:: Work to be completed ::
Down to the final line, print the records below exactly and without pictures.
+--
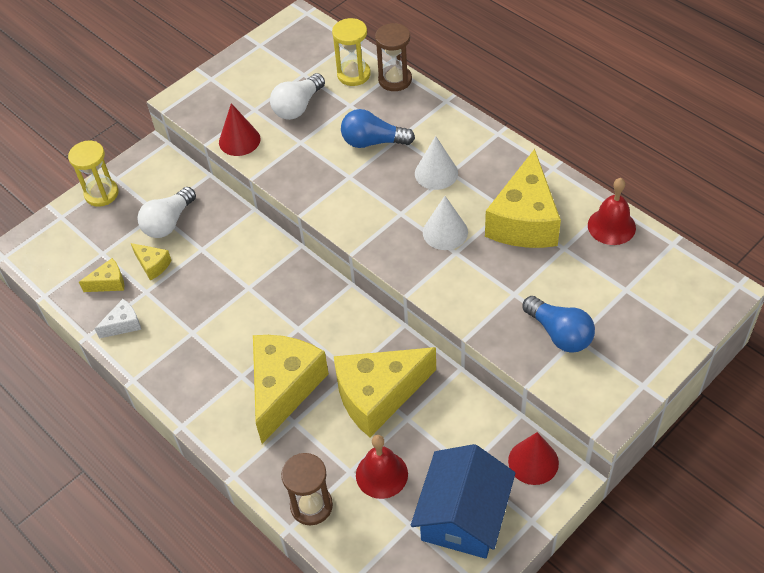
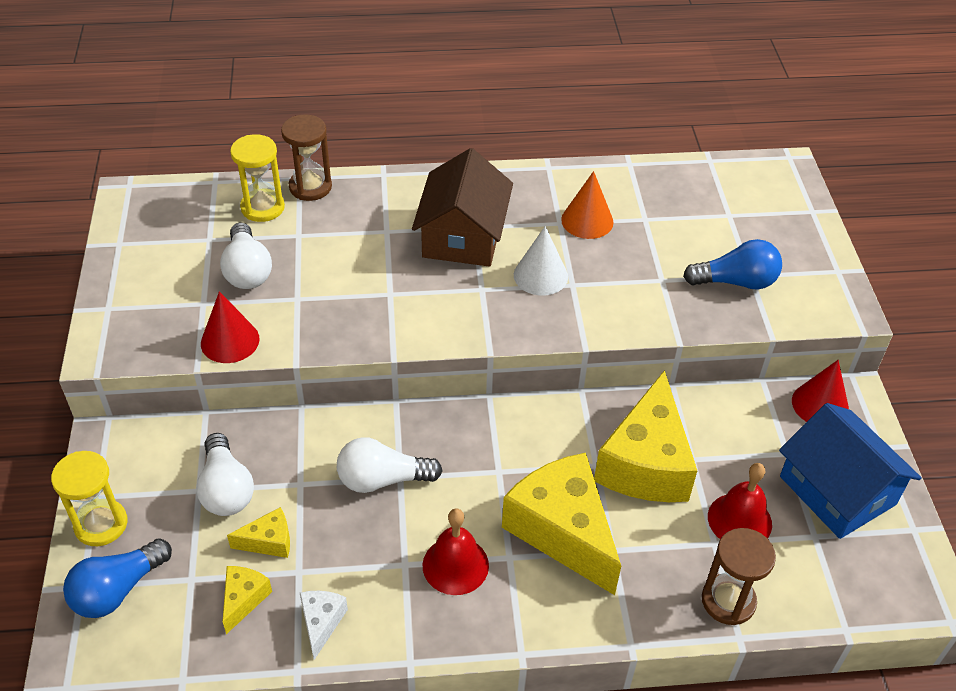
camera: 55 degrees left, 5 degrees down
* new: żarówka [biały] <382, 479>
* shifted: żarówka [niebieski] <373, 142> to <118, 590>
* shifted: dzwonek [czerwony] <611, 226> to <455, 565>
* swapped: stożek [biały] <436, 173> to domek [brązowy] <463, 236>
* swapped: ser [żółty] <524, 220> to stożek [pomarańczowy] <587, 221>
+--
:: The completed task ::
camera: 55 degrees left, 5 degrees down
* new: żarówka [biały] <382, 479>
* shifted: żarówka [niebieski] <373, 142> to <118, 590>
* shifted: dzwonek [czerwony] <611, 226> to <455, 565>
* swapped: stożek [biały] <436, 173> to domek [brązowy] <463, 236>
* swapped: ser [żółty] <524, 220> to stożek [pomarańczowy] <587, 221>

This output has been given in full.